▸ DIRECTIONS FOR THIS TASK
Give again, word for word, each line below starting at the one that contains "D7: none -> diode (A VRAW, K GND)" and ending at the one that contains "R5: none -> 1.5k (5V, N22)".

▸ RECORDS SHOWN
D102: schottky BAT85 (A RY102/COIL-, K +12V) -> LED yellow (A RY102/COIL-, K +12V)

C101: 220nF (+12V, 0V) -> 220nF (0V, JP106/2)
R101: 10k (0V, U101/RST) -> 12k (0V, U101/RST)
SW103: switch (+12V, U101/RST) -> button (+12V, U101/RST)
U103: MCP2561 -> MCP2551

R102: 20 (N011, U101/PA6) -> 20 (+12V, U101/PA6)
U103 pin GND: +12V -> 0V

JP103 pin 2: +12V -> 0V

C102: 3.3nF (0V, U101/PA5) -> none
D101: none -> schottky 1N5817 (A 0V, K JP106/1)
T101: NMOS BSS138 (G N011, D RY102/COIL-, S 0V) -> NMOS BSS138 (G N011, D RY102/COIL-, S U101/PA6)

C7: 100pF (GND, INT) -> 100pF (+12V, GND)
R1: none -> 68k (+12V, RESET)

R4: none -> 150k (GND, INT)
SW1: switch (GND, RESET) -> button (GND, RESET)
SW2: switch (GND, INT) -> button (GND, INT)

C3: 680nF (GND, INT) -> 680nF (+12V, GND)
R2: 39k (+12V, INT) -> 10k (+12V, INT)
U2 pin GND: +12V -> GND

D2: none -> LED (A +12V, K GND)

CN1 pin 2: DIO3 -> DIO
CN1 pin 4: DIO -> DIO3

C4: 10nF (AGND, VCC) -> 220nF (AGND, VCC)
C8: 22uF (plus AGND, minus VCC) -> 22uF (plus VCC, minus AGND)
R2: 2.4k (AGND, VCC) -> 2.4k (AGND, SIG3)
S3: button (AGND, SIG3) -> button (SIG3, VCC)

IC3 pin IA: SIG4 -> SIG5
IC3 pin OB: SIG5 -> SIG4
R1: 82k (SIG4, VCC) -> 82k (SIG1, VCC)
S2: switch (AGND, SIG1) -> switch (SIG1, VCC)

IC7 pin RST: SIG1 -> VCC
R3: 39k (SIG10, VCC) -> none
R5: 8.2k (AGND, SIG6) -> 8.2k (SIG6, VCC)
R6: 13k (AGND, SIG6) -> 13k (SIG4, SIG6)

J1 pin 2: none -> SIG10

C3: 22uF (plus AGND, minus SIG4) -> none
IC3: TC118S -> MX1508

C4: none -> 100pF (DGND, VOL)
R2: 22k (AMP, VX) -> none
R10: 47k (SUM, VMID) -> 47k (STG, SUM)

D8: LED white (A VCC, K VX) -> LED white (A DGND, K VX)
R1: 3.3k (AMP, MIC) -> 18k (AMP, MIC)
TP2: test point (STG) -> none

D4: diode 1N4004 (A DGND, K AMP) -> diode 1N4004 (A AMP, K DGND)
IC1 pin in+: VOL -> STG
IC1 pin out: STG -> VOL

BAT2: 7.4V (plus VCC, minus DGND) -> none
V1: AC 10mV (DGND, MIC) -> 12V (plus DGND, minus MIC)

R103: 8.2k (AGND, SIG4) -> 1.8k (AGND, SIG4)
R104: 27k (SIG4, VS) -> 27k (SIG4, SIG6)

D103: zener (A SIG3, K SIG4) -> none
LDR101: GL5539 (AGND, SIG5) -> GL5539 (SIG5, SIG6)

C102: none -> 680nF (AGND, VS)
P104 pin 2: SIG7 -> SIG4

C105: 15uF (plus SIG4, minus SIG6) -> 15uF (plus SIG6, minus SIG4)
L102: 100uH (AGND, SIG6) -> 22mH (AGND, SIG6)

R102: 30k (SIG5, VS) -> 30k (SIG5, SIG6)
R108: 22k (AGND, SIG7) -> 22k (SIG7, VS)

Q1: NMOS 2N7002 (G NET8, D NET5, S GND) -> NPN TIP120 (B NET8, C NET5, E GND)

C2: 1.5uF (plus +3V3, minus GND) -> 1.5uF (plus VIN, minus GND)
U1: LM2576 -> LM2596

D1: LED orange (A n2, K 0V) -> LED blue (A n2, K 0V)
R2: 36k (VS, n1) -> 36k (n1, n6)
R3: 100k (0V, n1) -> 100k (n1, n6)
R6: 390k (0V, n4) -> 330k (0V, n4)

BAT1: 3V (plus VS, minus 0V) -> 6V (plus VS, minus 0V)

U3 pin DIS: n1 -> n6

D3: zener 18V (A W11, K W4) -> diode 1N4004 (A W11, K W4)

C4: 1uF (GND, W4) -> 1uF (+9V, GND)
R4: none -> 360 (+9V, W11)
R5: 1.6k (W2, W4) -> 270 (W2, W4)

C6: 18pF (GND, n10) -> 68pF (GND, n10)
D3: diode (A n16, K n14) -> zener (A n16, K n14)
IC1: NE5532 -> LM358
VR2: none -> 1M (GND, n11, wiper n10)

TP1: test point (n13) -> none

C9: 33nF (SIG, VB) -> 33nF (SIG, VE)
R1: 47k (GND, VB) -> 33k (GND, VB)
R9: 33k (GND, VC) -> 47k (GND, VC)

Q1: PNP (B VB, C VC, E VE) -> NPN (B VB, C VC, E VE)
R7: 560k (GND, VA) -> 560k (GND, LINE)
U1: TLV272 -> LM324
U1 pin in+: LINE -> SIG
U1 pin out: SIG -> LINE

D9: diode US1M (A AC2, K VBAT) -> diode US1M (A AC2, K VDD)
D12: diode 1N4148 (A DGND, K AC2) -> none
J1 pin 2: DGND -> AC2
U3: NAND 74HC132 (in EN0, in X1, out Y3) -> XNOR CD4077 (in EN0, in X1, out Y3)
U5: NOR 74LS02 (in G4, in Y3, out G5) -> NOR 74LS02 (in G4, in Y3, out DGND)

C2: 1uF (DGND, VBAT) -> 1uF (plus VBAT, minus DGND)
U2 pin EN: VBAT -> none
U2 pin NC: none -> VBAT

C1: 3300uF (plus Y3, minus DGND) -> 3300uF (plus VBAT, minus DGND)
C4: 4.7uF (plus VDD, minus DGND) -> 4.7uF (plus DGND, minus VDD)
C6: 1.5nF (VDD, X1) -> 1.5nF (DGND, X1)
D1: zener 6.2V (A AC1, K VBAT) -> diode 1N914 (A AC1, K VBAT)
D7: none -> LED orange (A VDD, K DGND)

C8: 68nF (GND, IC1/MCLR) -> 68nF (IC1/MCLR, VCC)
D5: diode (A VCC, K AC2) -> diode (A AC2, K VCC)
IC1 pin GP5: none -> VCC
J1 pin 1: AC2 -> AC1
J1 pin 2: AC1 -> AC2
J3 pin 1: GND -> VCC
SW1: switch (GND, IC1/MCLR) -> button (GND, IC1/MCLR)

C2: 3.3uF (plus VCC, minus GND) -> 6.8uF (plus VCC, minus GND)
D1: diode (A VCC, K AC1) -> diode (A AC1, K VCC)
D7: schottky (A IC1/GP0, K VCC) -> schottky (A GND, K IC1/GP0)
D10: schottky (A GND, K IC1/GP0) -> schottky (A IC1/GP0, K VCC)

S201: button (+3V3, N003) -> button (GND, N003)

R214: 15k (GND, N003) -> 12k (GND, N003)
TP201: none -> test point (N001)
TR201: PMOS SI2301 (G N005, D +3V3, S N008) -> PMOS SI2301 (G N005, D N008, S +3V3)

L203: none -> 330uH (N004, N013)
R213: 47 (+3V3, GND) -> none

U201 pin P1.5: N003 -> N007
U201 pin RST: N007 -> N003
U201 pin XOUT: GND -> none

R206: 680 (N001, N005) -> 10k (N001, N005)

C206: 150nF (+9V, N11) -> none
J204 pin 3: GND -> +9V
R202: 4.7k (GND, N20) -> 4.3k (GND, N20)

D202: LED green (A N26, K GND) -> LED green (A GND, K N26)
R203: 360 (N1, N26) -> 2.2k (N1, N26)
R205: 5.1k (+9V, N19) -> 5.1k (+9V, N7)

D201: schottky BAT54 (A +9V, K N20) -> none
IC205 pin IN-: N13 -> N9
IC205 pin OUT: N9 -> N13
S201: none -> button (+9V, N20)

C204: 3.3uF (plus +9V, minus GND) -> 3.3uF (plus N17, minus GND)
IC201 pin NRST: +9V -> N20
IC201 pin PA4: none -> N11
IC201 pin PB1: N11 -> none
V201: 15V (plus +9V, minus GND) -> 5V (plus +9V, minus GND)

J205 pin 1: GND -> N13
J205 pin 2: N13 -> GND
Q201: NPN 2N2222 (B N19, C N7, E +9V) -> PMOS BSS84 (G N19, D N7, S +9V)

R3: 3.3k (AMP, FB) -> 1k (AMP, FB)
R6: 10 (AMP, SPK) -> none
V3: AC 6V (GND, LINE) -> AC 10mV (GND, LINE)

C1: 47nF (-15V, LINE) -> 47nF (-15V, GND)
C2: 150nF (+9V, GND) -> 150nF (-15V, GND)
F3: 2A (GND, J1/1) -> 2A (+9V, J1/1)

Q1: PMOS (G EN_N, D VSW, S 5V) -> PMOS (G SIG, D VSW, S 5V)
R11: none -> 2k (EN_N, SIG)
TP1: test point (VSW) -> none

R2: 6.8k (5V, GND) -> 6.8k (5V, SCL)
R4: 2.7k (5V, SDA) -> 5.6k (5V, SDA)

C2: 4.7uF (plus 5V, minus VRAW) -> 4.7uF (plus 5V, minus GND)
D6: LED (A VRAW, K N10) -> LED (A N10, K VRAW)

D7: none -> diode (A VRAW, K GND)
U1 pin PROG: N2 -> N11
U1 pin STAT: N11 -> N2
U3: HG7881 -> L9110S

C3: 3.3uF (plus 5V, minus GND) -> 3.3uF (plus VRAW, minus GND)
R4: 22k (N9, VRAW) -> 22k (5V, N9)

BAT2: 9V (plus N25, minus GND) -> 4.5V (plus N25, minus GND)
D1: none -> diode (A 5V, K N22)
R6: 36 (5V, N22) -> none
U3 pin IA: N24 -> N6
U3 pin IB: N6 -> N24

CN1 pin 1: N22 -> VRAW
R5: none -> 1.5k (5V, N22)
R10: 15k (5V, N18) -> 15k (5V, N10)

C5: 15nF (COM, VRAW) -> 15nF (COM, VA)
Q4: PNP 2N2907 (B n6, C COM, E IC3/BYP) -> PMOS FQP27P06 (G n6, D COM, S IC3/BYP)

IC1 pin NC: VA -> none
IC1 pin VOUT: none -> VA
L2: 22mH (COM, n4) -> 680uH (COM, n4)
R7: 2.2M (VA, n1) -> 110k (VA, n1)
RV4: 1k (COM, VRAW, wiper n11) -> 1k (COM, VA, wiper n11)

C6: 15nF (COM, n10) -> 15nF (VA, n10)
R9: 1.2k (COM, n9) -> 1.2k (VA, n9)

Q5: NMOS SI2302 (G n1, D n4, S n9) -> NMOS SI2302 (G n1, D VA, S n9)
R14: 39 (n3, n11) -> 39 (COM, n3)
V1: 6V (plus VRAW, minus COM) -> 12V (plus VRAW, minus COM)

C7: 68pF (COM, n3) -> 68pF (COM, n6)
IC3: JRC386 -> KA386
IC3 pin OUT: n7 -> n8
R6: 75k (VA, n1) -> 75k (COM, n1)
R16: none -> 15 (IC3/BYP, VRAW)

▸ EXPECTED OUTPUT
D7: none -> diode (A VRAW, K GND)
U1 pin PROG: N2 -> N11
U1 pin STAT: N11 -> N2
U3: HG7881 -> L9110S

C3: 3.3uF (plus 5V, minus GND) -> 3.3uF (plus VRAW, minus GND)
R4: 22k (N9, VRAW) -> 22k (5V, N9)

BAT2: 9V (plus N25, minus GND) -> 4.5V (plus N25, minus GND)
D1: none -> diode (A 5V, K N22)
R6: 36 (5V, N22) -> none
U3 pin IA: N24 -> N6
U3 pin IB: N6 -> N24

CN1 pin 1: N22 -> VRAW
R5: none -> 1.5k (5V, N22)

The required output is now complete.